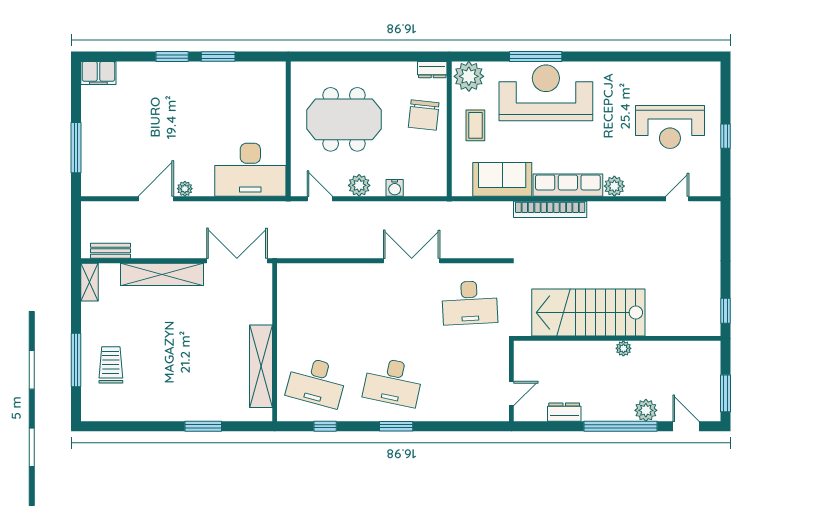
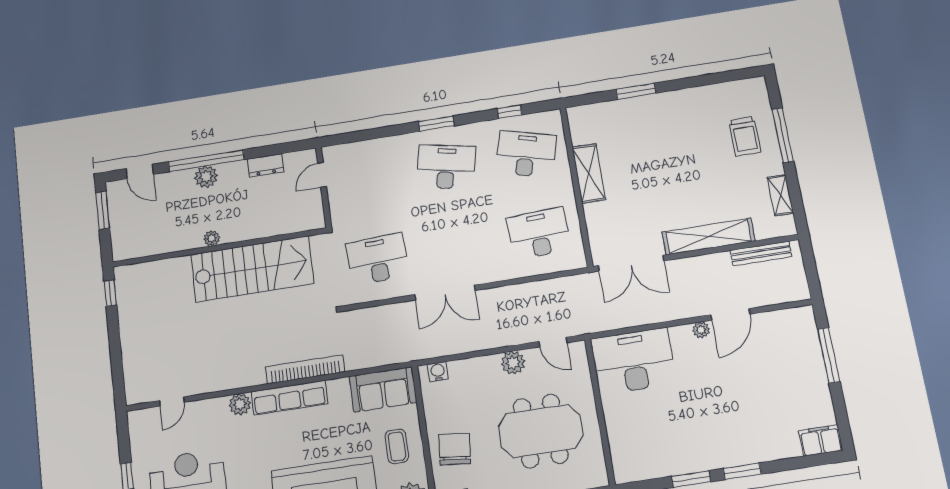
sofa: (502, 179) -> (383, 389), moved
water cooler: (395, 188) -> (438, 372), moved
bench: (110, 251) -> (761, 253), width x1.36
shelving: (90, 282) -> (780, 195), moved
desk: (316, 303) -> (539, 234), added
shelving: (261, 366) -> (589, 173), width x0.68
plant: (646, 410) -> (206, 177), moved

════════════════════

Job »
Once the pictures have been removed, reproduce each line of the material above exactly.

Exercise output »
sofa: (502, 179) -> (383, 389), moved
water cooler: (395, 188) -> (438, 372), moved
bench: (110, 251) -> (761, 253), width x1.36
shelving: (90, 282) -> (780, 195), moved
desk: (316, 303) -> (539, 234), added
shelving: (261, 366) -> (589, 173), width x0.68
plant: (646, 410) -> (206, 177), moved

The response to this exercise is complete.